→ What the task asks:
Search the material below for the string "carcinoma" and extract each line that has it.

→ Recorded data:
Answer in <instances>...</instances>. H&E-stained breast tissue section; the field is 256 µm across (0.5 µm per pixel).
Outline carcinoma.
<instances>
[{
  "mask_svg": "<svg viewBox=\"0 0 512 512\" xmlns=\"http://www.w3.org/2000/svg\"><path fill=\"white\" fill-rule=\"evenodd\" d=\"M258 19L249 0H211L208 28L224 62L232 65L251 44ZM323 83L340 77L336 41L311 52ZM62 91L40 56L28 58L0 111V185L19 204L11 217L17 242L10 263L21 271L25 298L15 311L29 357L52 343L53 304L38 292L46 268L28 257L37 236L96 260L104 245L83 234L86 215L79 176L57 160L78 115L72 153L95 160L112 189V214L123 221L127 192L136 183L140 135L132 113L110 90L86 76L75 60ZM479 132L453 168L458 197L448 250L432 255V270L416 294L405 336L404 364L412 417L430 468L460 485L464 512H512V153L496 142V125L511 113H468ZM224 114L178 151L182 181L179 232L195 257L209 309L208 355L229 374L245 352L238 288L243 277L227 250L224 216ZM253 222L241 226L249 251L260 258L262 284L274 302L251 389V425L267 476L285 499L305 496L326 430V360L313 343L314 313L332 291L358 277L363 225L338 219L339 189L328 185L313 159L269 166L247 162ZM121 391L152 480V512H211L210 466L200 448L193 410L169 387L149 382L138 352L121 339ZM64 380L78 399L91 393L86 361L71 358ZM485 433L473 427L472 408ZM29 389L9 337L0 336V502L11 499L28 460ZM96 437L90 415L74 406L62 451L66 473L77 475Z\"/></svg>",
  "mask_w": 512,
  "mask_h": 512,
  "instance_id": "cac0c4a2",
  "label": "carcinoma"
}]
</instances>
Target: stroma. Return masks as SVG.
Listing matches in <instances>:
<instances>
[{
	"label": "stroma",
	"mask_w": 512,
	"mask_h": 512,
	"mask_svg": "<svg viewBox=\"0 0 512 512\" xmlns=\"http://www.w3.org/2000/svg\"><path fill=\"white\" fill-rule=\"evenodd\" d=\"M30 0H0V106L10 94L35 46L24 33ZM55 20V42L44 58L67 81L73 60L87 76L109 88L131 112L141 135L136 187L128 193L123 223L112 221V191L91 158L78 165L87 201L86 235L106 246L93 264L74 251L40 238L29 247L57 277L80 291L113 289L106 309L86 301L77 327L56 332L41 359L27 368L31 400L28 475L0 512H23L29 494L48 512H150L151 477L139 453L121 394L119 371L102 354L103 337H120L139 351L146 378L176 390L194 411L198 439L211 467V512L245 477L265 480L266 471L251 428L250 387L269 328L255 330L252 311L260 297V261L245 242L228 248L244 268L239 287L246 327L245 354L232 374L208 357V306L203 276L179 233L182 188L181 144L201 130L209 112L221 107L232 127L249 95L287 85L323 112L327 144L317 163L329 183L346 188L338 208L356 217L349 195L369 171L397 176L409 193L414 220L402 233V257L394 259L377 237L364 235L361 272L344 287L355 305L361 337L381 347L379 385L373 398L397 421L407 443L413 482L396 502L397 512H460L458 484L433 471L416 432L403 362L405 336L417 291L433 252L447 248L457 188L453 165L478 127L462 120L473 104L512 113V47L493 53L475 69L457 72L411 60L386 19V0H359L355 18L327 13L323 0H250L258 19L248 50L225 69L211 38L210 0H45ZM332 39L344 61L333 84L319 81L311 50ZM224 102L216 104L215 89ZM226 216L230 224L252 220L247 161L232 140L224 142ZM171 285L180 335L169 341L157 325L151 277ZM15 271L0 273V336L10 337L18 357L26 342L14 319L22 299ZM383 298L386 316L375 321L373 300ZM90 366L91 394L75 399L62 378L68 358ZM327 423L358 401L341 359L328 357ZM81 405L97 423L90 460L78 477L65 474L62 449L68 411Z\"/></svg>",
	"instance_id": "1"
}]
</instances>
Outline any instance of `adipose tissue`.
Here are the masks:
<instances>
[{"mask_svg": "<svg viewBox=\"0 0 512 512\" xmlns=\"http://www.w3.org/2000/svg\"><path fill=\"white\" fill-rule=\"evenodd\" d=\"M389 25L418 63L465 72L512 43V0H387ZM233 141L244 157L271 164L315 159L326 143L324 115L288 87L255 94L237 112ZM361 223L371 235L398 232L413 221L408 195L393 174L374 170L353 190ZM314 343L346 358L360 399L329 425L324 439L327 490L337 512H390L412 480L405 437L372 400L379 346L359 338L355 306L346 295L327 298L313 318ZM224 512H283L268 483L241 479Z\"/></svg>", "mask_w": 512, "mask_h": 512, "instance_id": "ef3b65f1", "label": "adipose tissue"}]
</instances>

→ Response for this exercise:
Outline carcinoma.
  "label": "carcinoma"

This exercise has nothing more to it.